Copy every line of the data that contains the string "AGND".
-- Working data follows --
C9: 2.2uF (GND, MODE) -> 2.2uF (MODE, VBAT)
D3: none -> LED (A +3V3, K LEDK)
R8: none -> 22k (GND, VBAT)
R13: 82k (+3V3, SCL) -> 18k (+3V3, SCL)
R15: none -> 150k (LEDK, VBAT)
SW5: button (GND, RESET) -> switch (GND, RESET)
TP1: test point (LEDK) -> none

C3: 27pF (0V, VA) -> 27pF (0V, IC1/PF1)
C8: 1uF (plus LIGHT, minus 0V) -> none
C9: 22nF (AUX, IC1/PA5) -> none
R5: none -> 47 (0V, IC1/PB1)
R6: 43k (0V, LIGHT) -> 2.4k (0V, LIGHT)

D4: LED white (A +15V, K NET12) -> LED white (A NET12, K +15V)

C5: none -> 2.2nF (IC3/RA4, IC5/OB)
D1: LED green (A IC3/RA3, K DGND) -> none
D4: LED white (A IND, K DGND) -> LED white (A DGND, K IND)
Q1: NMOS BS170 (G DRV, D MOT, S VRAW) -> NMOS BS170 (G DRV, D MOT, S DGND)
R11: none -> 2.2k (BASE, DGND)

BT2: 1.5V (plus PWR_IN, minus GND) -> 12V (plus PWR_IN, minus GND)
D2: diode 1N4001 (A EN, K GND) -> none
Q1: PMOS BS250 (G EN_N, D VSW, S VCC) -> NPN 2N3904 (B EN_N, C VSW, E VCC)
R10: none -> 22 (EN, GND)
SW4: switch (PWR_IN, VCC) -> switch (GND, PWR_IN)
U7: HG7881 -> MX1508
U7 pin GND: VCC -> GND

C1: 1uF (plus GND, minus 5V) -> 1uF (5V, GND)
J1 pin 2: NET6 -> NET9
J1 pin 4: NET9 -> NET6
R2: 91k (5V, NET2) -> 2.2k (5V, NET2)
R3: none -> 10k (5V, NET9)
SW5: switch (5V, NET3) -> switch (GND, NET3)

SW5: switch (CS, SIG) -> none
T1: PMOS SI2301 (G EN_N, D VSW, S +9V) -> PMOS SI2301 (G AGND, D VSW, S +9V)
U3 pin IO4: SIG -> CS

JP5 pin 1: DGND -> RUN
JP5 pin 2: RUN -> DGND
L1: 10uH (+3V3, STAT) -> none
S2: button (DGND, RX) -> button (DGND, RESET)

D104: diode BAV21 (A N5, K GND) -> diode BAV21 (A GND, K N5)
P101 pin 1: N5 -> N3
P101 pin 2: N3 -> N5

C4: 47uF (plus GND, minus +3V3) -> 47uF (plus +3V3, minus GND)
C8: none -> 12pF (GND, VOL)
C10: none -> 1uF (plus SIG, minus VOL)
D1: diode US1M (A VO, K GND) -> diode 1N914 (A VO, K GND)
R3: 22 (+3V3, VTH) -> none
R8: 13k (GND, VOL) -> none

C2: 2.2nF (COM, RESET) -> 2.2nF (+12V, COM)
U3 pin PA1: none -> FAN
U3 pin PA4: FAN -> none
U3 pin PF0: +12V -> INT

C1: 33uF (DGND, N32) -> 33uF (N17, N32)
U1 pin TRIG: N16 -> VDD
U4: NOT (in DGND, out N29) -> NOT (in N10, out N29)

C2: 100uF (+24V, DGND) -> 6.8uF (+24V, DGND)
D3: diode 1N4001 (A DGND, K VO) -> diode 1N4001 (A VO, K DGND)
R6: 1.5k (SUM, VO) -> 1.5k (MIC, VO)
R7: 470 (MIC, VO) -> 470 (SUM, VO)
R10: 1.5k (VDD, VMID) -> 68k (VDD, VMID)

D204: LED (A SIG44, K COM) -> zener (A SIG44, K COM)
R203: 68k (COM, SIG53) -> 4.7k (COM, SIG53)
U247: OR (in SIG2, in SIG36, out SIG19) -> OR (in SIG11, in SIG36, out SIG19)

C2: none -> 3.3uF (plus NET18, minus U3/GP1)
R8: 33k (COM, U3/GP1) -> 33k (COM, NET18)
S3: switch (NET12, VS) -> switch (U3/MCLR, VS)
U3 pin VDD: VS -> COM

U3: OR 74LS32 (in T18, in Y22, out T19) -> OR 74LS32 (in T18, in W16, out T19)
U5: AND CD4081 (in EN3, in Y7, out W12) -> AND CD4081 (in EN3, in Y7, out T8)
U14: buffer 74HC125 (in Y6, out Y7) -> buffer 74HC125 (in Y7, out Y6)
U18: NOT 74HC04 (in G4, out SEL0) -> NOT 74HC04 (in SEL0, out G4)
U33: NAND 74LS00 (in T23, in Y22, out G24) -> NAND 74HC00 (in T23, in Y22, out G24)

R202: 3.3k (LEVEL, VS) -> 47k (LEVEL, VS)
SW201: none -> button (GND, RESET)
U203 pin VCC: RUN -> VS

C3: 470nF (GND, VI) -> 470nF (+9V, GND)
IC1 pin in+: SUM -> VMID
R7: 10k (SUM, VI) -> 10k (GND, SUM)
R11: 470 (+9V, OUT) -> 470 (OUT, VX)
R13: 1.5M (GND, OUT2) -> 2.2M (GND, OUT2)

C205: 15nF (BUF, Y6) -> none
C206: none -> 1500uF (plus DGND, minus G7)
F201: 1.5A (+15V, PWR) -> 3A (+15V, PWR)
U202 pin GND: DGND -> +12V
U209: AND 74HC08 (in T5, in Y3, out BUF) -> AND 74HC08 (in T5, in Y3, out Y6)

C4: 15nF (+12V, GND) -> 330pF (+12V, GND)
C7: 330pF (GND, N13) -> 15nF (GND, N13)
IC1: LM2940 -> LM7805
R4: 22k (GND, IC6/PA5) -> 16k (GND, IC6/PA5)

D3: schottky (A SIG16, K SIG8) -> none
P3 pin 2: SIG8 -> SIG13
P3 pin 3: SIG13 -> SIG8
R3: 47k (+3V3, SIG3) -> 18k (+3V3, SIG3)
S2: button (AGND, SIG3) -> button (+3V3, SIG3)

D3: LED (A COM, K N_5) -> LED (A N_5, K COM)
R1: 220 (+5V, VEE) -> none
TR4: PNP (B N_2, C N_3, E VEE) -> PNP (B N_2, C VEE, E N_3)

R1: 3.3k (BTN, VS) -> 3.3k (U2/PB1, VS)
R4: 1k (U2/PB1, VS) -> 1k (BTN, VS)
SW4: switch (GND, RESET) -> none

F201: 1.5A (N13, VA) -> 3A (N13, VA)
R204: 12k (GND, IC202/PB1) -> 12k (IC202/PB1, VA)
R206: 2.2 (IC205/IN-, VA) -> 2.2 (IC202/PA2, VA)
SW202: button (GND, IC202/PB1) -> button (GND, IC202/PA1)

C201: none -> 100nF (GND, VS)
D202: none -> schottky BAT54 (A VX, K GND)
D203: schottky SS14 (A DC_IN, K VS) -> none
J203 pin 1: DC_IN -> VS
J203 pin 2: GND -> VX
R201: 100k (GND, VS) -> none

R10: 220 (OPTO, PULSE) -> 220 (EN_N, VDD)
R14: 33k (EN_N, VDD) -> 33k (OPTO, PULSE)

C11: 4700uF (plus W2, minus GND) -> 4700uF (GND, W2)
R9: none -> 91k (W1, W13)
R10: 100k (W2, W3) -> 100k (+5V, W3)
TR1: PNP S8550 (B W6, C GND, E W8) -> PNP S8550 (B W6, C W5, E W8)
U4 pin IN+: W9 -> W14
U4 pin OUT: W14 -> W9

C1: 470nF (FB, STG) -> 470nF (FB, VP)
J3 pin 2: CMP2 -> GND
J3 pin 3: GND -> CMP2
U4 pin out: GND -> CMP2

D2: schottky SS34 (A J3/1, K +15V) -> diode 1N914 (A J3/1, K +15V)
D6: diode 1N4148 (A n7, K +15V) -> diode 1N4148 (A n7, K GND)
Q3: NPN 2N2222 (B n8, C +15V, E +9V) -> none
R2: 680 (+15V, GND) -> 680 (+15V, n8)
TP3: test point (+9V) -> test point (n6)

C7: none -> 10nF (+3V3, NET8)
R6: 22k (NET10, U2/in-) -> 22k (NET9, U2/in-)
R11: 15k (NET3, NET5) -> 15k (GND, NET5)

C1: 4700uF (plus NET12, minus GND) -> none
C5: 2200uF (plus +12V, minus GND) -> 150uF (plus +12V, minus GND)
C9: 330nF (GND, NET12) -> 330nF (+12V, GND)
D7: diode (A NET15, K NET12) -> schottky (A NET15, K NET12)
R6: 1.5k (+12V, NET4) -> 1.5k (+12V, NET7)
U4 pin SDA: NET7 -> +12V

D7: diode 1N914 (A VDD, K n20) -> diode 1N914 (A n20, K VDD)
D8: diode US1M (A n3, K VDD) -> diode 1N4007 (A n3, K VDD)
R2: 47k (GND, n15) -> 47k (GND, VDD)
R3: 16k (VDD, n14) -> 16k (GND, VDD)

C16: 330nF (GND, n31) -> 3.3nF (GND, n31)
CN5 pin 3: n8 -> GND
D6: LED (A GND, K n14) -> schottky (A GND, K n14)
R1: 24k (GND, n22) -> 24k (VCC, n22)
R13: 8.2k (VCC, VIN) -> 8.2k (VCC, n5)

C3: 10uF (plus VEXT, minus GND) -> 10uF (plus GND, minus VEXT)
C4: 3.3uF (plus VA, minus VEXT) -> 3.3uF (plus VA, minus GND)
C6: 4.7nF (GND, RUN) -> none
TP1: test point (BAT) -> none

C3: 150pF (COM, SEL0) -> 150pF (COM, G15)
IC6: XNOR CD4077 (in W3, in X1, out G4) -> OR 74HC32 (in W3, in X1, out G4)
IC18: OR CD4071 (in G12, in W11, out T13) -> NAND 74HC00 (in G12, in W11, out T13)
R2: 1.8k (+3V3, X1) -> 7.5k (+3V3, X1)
-- Working data concluded --
- Completed exercise -
T1: PMOS SI2301 (G EN_N, D VSW, S +9V) -> PMOS SI2301 (G AGND, D VSW, S +9V)
S2: button (AGND, SIG3) -> button (+3V3, SIG3)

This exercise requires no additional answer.